**WORKING DATA:**
"""

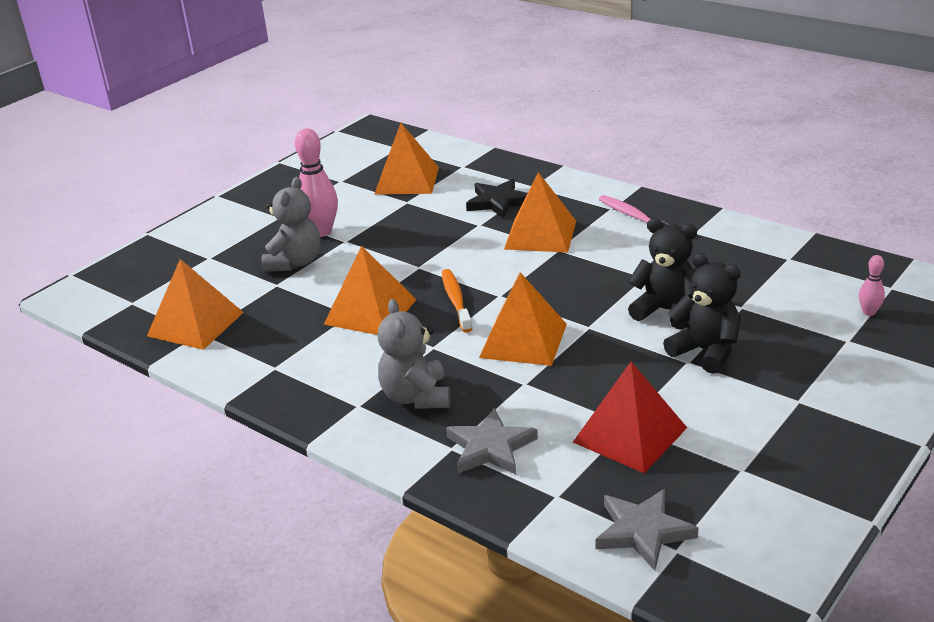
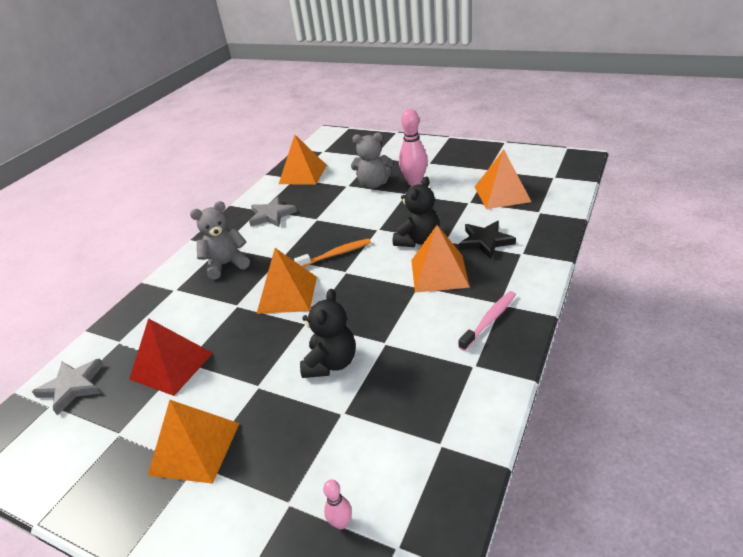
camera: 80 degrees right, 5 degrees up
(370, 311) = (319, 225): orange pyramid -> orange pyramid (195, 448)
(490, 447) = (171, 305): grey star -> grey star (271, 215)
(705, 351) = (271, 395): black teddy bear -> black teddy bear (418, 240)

"""
"""

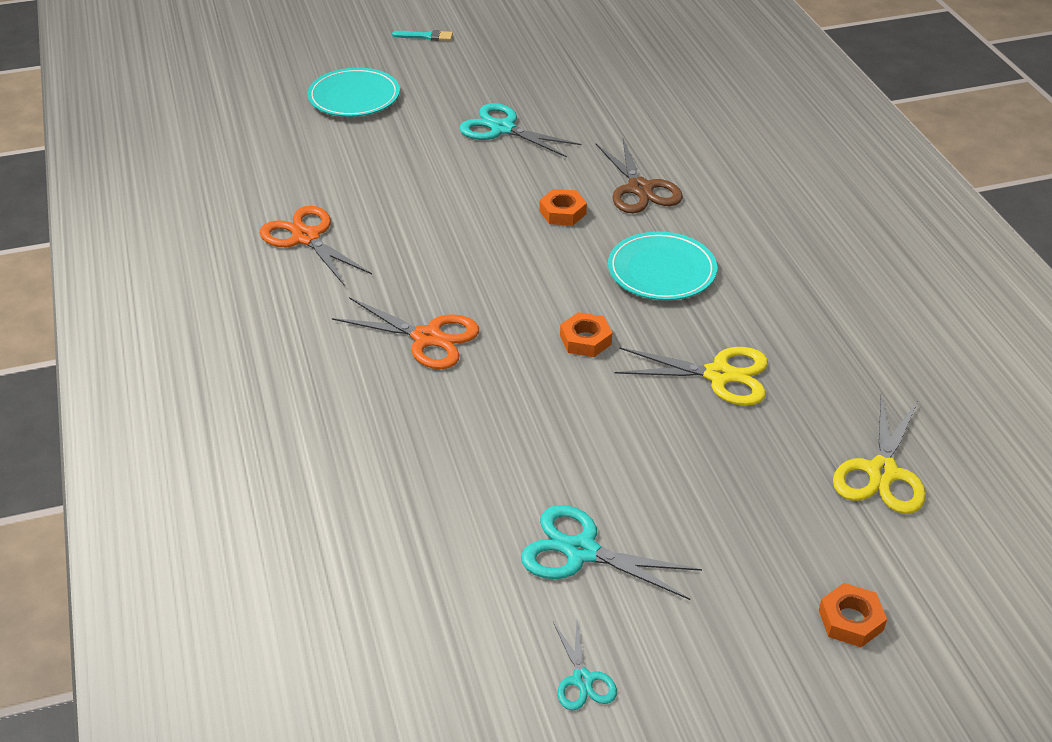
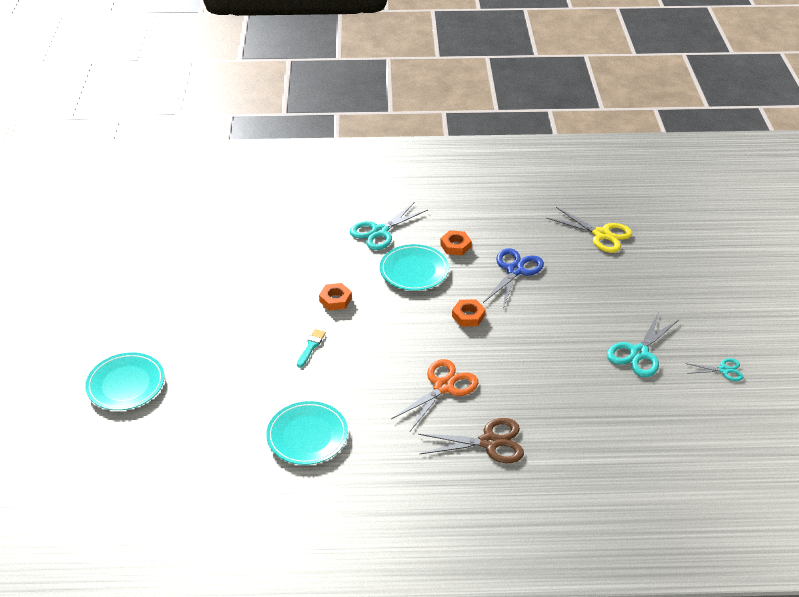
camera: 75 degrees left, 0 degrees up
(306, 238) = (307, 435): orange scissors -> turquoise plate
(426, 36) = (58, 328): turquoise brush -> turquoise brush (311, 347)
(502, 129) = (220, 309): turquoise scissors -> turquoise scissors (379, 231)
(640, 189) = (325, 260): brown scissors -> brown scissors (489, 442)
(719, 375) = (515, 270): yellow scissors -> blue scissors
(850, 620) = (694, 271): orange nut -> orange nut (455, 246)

"""

**PROBLEM DESCRIPTION:** Using the records above, copy word for word the line with "(306, 238) = (307, 435): orange", the line with "(850, 620) = (694, 271): orange", and every line between them.

**EXPECTED ANSWER:**
(306, 238) = (307, 435): orange scissors -> turquoise plate
(426, 36) = (58, 328): turquoise brush -> turquoise brush (311, 347)
(502, 129) = (220, 309): turquoise scissors -> turquoise scissors (379, 231)
(640, 189) = (325, 260): brown scissors -> brown scissors (489, 442)
(719, 375) = (515, 270): yellow scissors -> blue scissors
(850, 620) = (694, 271): orange nut -> orange nut (455, 246)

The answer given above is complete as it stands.